* Work instructions *
Write out word for word each line of the records, beginning at the first and stopping after the line with "The camera went 50". Leave the pictures out.

* Source information *
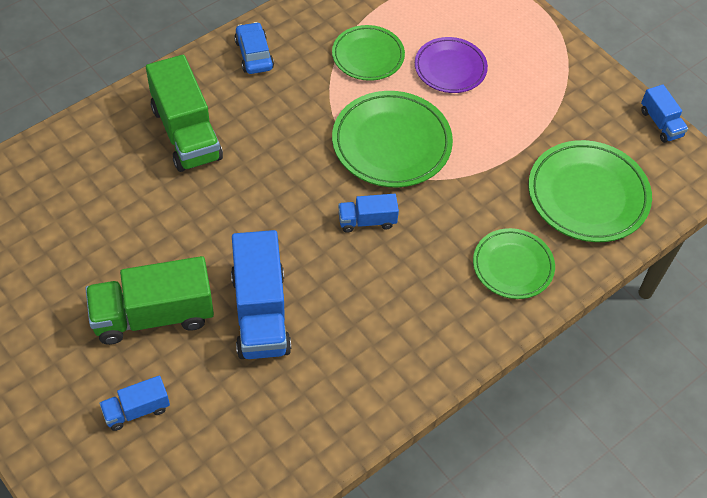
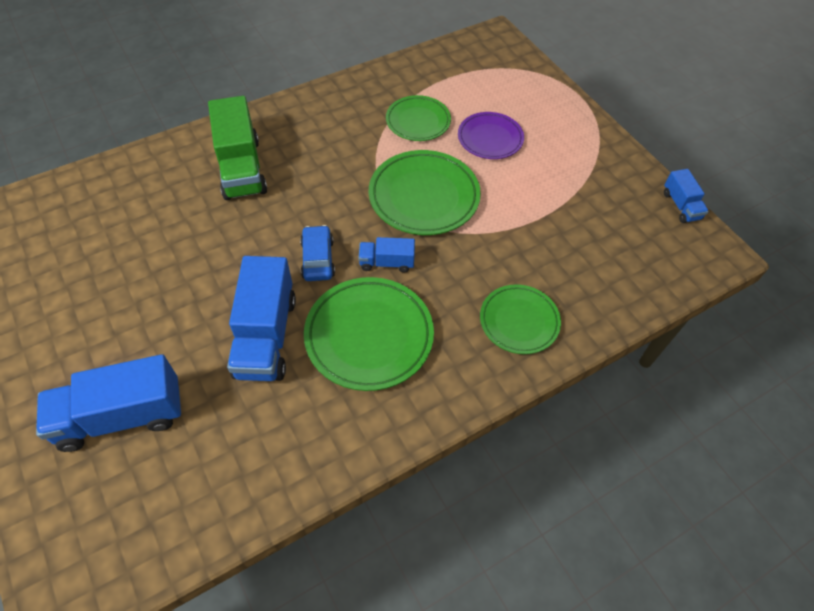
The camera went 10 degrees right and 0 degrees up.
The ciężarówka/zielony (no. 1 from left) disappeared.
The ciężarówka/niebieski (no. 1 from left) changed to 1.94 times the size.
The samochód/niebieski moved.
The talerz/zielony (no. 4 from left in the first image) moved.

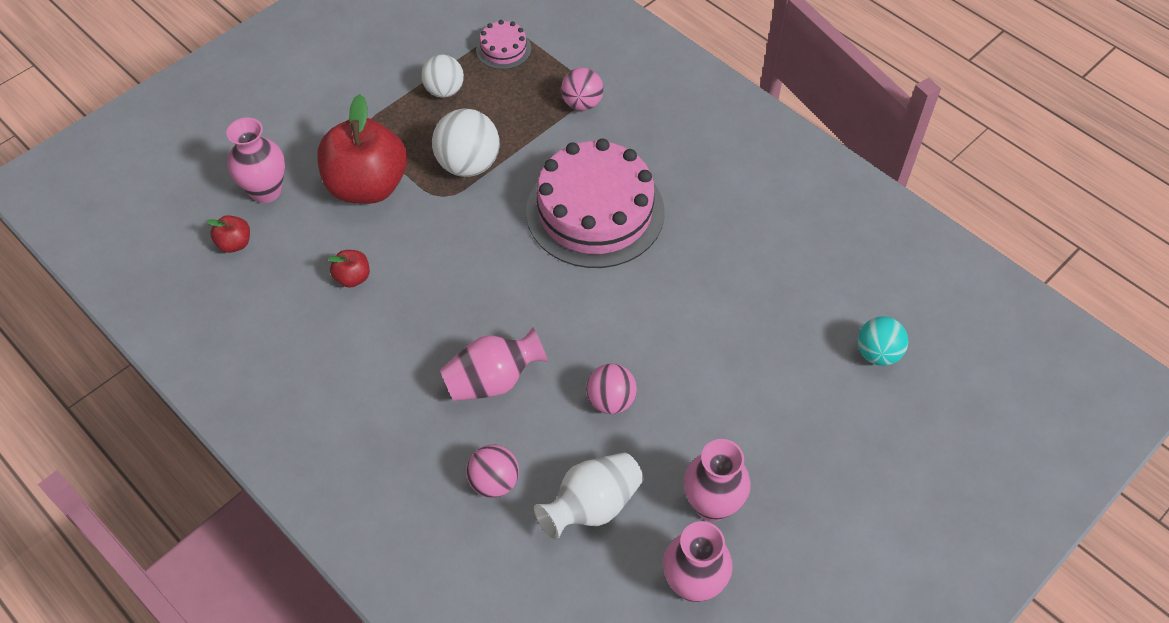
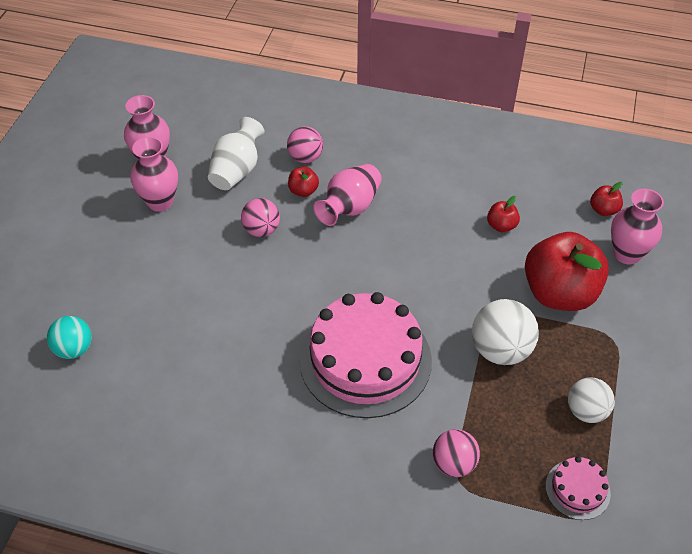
The camera went 150 degrees right and 5 degrees down.
The jabłko/czerwony (no. 1 from left) appeared.

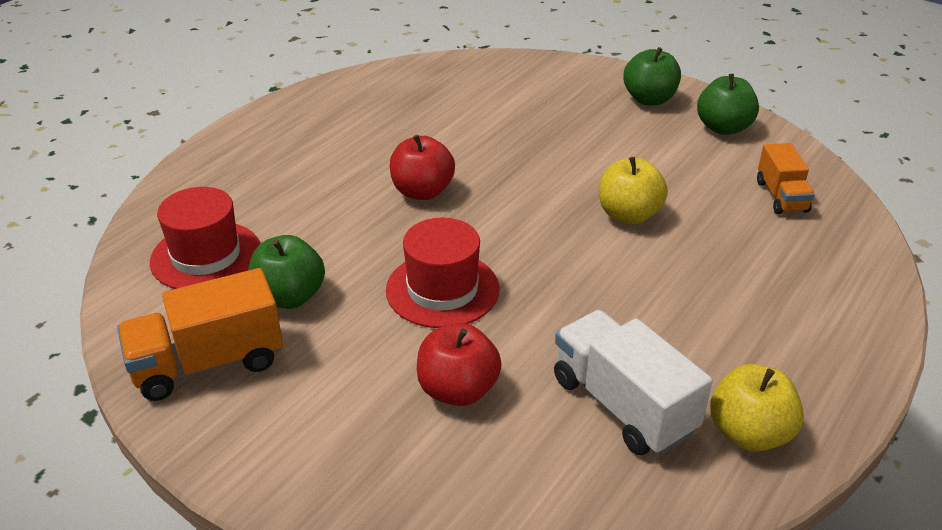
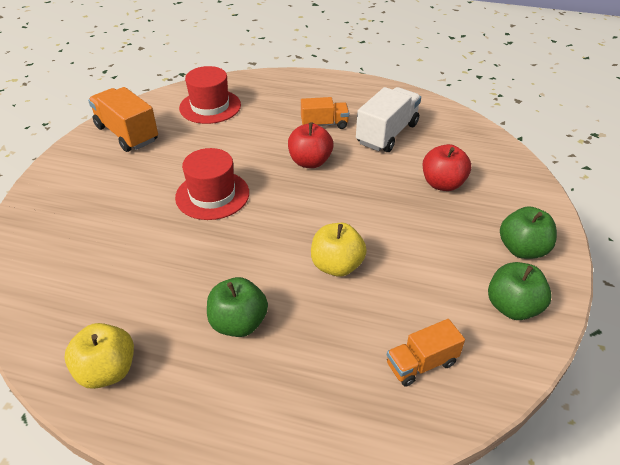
The camera went 70 degrees right and 5 degrees up.
The jabłko/zielony (no. 1 from left) moved.
The jabłko/czerwony (no. 2 from left) moved.
The ciężarówka/biały moved.
The ciężarówka/pomarańczowy (no. 2 from left) appeared.

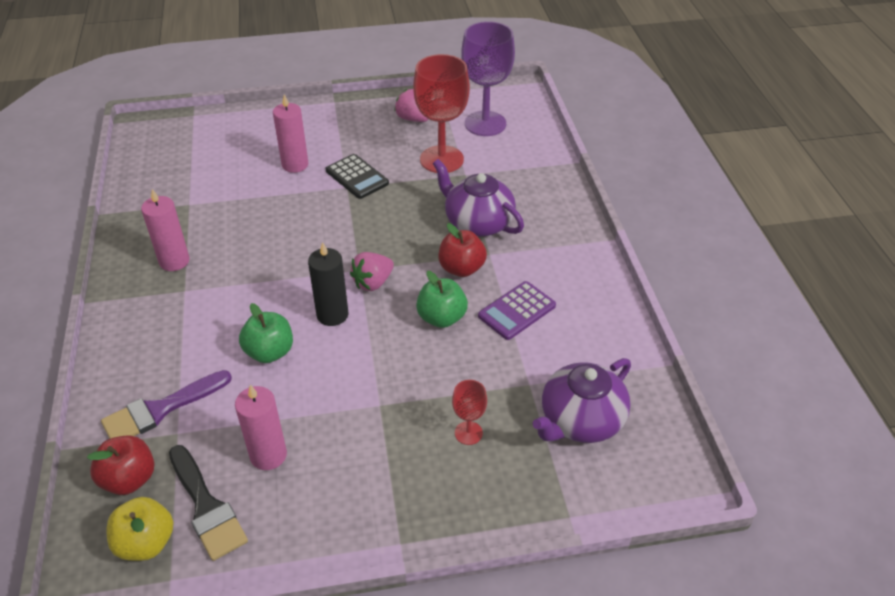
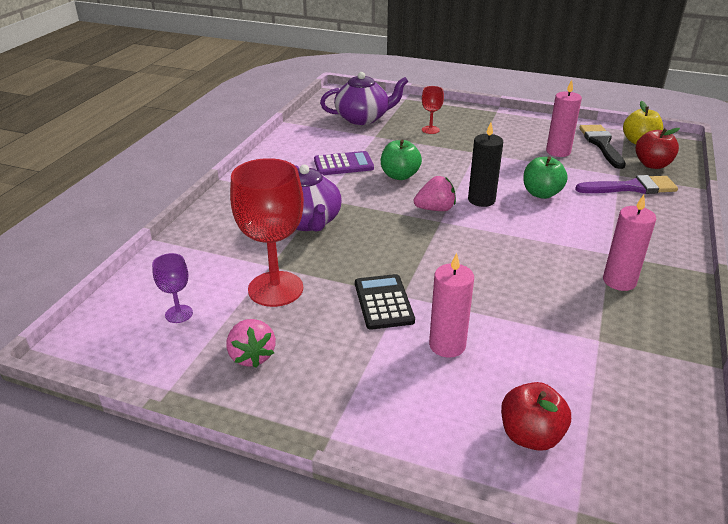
The camera went 150 degrees left and 10 degrees down.
The jabłko/czerwony (no. 2 from left in the first image) moved.
The kielich/fioletowy changed to 0.47 times the size.

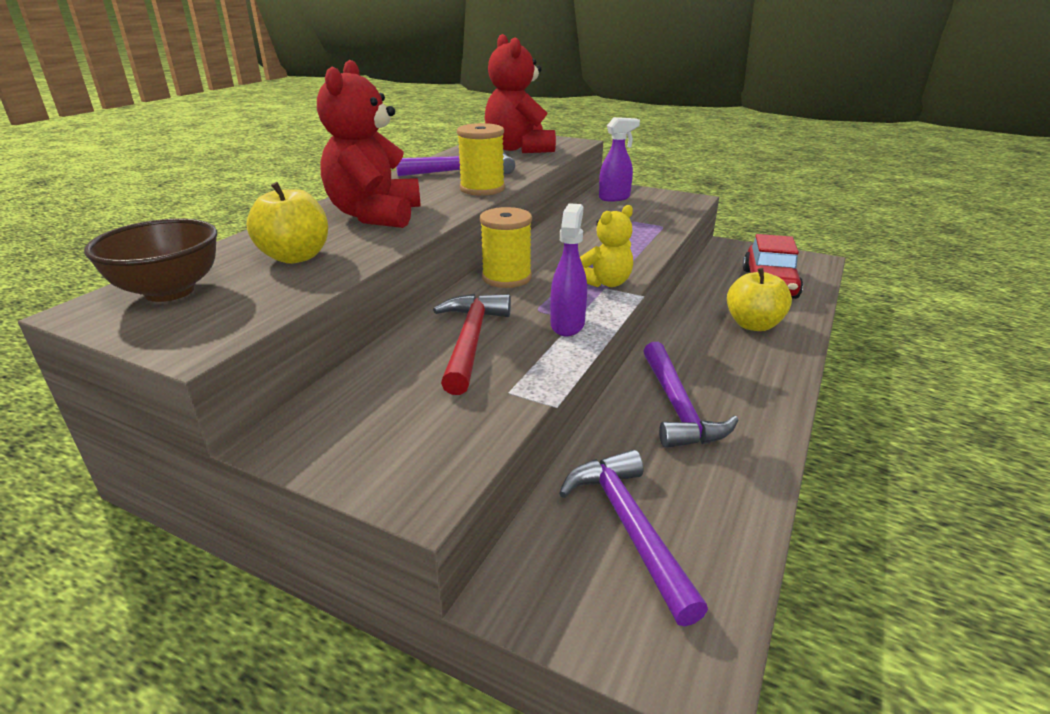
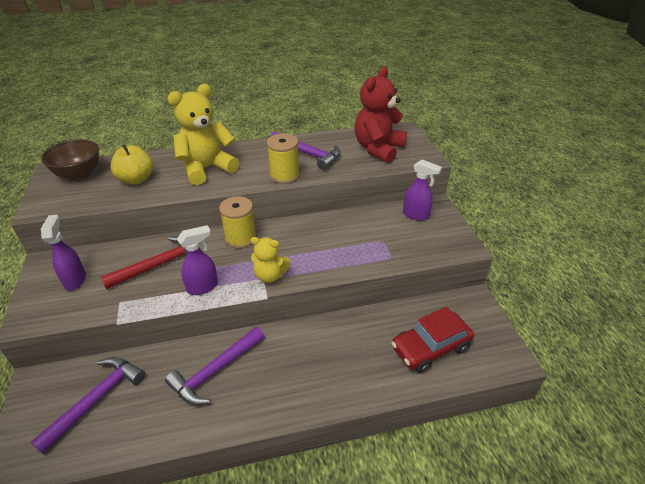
The camera went 50 degrees right and 10 degrees up.
The miś/czerwony (no. 1 from left) became the miś/żółty (no. 1 from left).
The jabłko/żółty (no. 2 from left) disappeared.
The spryskiwacz/fioletowy (no. 1 from left) appeared.

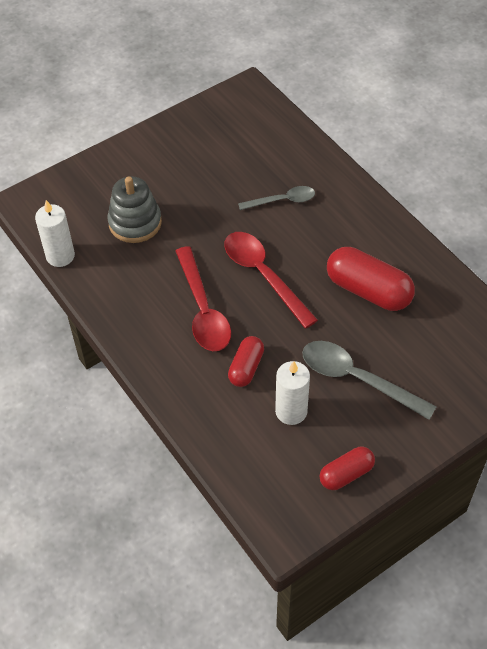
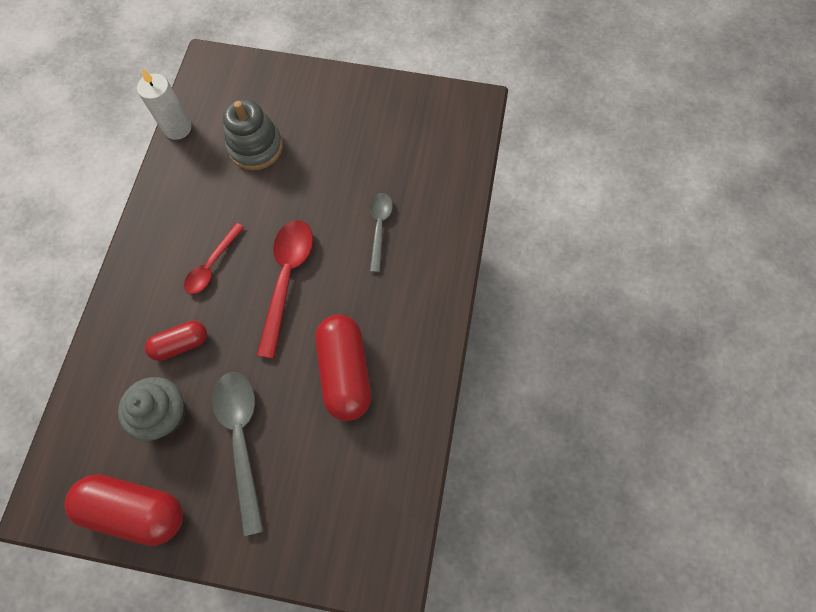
The camera went 45 degrees right and 15 degrees up.
The łyżka/czerwony (no. 1 from left) changed to 0.61 times the size.
The łyżka/szary (no. 1 from left in the first image) turned 120 degrees counterclockwise.
The świeca/biały (no. 2 from left) was replaced by the muffinka/szary.
The kapsułka/czerwony (no. 2 from left in the first image) changed to 1.72 times the size.

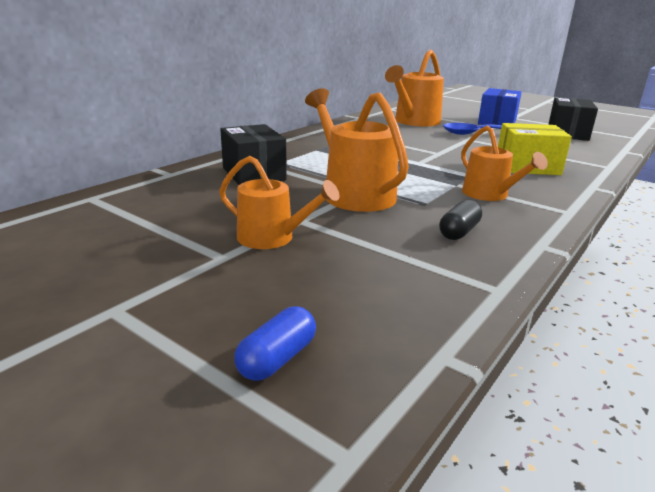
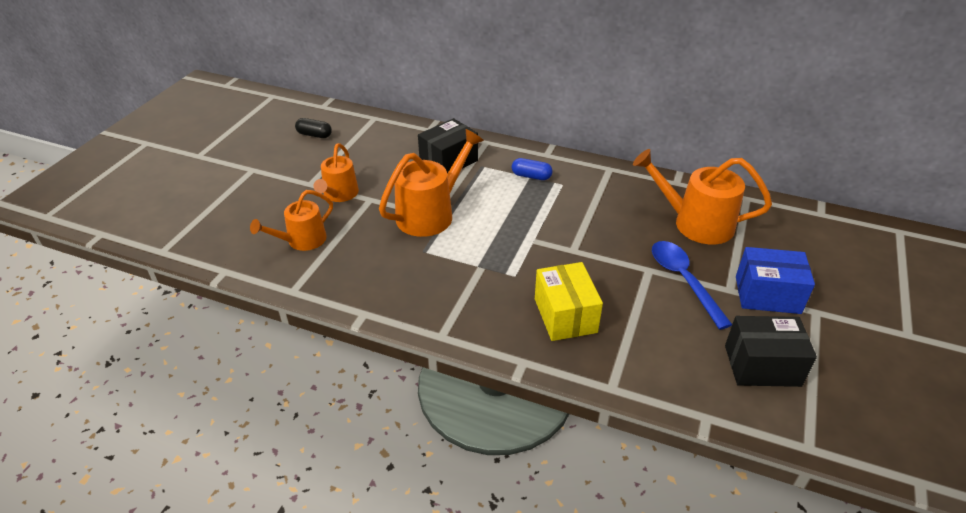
The camera went 75 degrees right and 15 degrees up.
The kapsułka/niebieski moved.
The kapsułka/czarny moved.
The konewka/pomarańczowy (no. 4 from left in the first image) moved.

* Solution *
The camera went 10 degrees right and 0 degrees up.
The ciężarówka/zielony (no. 1 from left) disappeared.
The ciężarówka/niebieski (no. 1 from left) changed to 1.94 times the size.
The samochód/niebieski moved.
The talerz/zielony (no. 4 from left in the first image) moved.

The camera went 150 degrees right and 5 degrees down.
The jabłko/czerwony (no. 1 from left) appeared.

The camera went 70 degrees right and 5 degrees up.
The jabłko/zielony (no. 1 from left) moved.
The jabłko/czerwony (no. 2 from left) moved.
The ciężarówka/biały moved.
The ciężarówka/pomarańczowy (no. 2 from left) appeared.

The camera went 150 degrees left and 10 degrees down.
The jabłko/czerwony (no. 2 from left in the first image) moved.
The kielich/fioletowy changed to 0.47 times the size.

The camera went 50 degrees right and 10 degrees up.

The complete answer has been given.